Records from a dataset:
*****

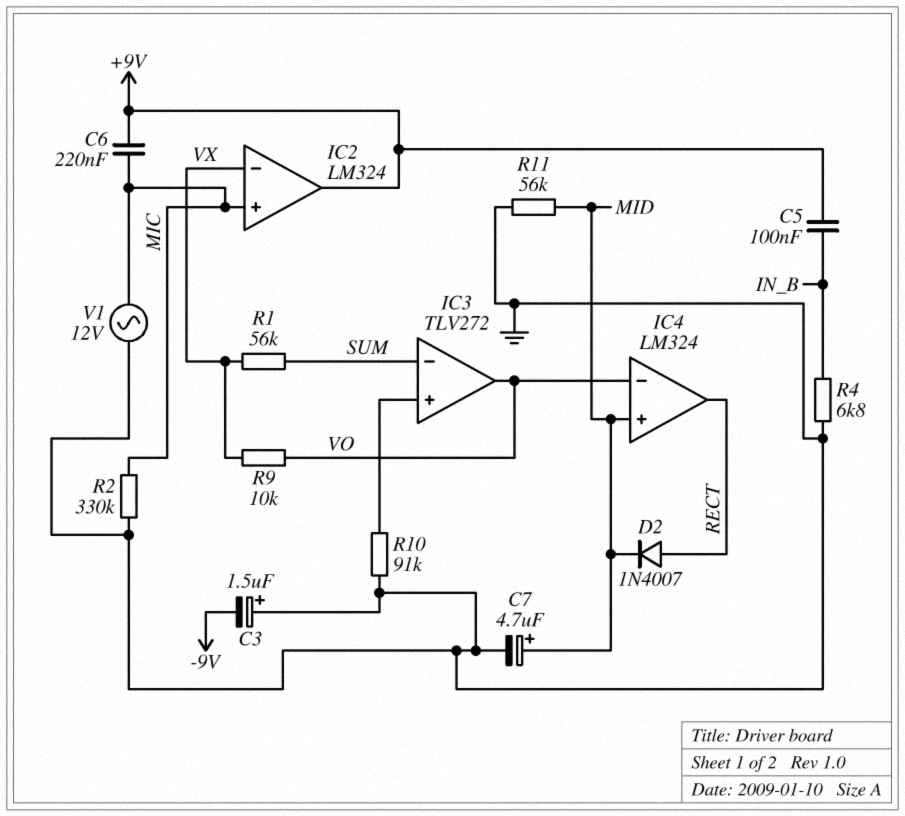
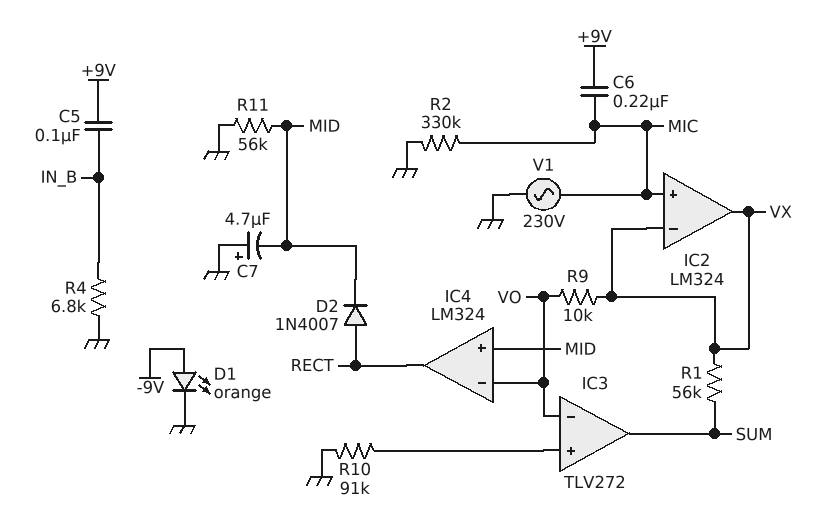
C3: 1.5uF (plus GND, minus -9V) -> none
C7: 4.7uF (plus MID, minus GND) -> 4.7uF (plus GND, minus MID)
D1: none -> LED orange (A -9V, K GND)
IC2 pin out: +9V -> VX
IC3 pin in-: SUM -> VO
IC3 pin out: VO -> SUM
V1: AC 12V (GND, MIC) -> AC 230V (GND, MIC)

*****

● **Exercise prompt**: Scan the records above for the string "minus", then report every line that contains it.

● **Result for this task**:
C3: 1.5uF (plus GND, minus -9V) -> none
C7: 4.7uF (plus MID, minus GND) -> 4.7uF (plus GND, minus MID)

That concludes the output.